Please extract each line below that contains the string "major", and note that case matters.

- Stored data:
___

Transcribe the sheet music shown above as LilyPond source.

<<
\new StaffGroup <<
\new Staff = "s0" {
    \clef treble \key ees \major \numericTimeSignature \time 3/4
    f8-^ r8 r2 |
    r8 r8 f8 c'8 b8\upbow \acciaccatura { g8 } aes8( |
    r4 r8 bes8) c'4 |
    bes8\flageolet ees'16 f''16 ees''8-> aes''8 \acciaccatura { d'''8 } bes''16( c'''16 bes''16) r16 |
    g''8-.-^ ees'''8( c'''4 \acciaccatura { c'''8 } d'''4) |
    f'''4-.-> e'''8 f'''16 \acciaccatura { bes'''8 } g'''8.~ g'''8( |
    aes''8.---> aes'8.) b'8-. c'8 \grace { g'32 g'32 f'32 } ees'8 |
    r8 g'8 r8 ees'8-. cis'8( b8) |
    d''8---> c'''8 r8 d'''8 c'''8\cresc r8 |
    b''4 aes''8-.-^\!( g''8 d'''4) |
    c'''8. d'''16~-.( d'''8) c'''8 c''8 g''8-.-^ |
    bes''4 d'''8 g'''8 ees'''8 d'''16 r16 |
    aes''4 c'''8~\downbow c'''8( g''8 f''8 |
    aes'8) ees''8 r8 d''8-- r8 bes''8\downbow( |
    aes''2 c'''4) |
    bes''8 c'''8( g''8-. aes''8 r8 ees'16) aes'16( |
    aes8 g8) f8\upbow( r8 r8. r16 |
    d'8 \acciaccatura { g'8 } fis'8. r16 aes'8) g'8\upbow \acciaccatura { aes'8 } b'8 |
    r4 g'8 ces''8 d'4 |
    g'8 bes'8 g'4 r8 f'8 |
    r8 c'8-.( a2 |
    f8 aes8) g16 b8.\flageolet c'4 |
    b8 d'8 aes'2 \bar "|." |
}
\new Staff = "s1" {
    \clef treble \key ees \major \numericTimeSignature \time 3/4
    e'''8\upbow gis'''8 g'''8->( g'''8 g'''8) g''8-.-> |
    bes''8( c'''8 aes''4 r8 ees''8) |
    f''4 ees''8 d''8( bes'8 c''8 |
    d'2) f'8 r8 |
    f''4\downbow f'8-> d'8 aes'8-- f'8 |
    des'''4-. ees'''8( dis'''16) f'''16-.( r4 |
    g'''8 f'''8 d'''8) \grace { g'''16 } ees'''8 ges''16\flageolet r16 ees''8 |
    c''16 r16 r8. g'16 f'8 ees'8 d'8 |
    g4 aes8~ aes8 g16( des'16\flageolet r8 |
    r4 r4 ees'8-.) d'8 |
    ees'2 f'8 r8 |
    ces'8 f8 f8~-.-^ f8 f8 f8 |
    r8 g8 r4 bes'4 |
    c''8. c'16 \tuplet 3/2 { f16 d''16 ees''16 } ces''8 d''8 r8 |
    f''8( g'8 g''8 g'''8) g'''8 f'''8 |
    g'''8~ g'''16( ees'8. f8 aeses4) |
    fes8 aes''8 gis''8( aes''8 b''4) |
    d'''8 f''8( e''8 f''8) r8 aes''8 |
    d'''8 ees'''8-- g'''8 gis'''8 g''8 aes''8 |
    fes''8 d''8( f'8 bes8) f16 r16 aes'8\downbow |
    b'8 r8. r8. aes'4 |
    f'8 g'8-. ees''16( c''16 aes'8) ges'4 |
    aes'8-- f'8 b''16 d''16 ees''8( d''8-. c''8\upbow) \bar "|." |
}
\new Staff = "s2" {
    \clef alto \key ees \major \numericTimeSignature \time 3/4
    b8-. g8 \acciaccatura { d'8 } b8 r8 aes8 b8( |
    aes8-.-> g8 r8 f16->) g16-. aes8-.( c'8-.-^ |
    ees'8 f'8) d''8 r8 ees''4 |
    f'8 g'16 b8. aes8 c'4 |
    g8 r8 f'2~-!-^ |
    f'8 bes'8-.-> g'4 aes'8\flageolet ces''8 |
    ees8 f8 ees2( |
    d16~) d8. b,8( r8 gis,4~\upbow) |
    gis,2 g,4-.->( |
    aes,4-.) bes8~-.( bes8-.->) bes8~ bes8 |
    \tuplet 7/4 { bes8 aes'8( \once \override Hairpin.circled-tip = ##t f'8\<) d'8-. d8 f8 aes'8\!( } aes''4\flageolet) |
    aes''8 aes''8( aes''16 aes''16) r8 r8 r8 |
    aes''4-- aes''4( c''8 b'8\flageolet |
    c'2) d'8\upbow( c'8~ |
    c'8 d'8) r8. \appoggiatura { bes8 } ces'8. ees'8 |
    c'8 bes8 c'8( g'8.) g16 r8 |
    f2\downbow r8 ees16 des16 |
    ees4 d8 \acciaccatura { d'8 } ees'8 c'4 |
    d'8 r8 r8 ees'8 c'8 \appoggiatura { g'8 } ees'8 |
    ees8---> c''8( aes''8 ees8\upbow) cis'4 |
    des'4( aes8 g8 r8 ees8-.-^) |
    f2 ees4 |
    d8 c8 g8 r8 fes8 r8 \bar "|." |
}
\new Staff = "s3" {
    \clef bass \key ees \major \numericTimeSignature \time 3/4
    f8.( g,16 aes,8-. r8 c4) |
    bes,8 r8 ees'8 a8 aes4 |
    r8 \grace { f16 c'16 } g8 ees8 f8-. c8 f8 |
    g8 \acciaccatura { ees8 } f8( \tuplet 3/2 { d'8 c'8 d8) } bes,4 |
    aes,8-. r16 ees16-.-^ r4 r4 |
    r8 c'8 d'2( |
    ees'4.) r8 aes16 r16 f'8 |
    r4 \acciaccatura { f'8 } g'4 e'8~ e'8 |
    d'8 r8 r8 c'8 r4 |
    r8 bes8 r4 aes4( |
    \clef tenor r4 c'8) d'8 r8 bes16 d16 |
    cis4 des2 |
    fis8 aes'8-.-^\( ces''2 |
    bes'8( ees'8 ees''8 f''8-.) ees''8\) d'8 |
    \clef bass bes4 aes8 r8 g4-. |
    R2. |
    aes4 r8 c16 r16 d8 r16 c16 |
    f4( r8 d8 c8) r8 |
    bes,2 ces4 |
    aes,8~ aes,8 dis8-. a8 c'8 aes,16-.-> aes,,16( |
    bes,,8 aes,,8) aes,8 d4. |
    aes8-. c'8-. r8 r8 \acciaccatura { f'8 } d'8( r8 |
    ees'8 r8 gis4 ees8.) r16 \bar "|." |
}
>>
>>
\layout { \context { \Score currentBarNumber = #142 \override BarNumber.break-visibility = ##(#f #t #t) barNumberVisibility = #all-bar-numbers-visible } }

___

- In response:
    \clef treble \key ees \major \numericTimeSignature \time 3/4
    \clef treble \key ees \major \numericTimeSignature \time 3/4
    \clef alto \key ees \major \numericTimeSignature \time 3/4
    \clef bass \key ees \major \numericTimeSignature \time 3/4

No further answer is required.